*** Block opens ***

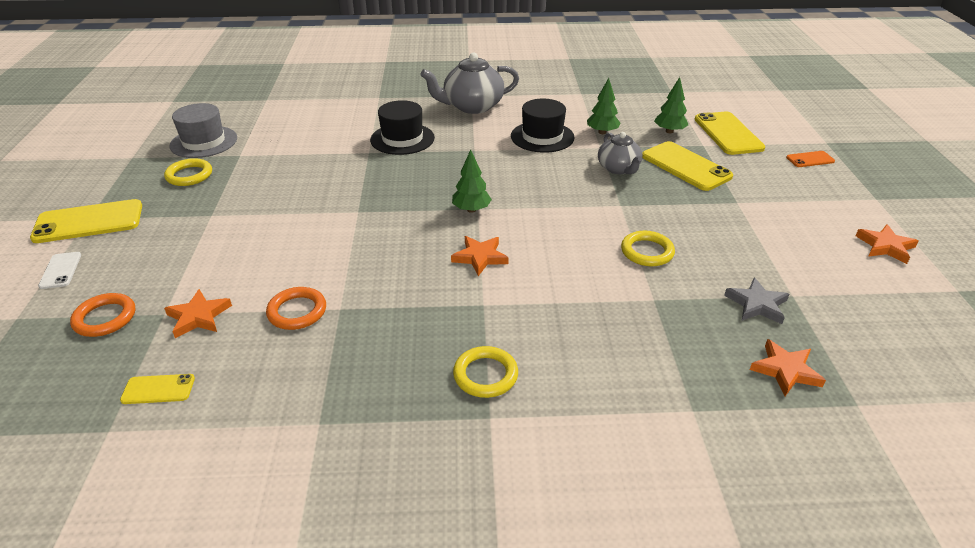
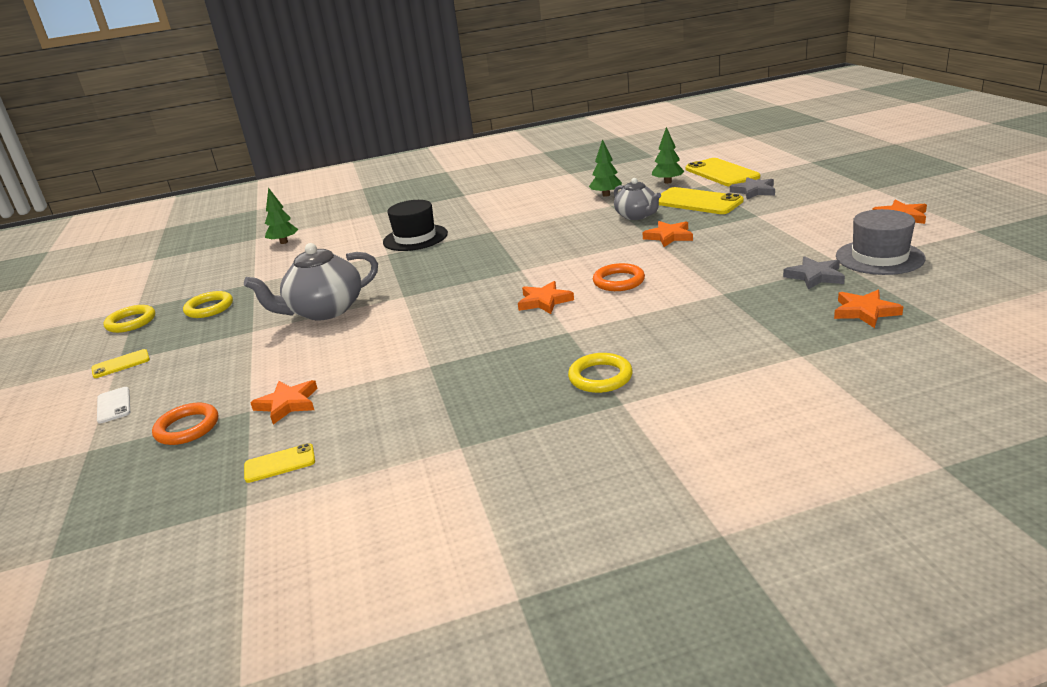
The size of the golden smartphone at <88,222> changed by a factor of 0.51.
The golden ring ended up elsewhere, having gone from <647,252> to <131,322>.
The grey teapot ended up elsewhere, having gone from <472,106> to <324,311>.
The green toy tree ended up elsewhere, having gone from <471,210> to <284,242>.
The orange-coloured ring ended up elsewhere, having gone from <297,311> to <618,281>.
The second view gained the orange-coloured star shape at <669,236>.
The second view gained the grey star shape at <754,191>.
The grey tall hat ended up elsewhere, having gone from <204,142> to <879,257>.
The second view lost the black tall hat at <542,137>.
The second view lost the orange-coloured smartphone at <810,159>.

*** Block closes ***

### TASK REQUIREMENTS
Show, from the records above, every line that includes "gained".

### RESULT
The second view gained the orange-coloured star shape at <669,236>.
The second view gained the grey star shape at <754,191>.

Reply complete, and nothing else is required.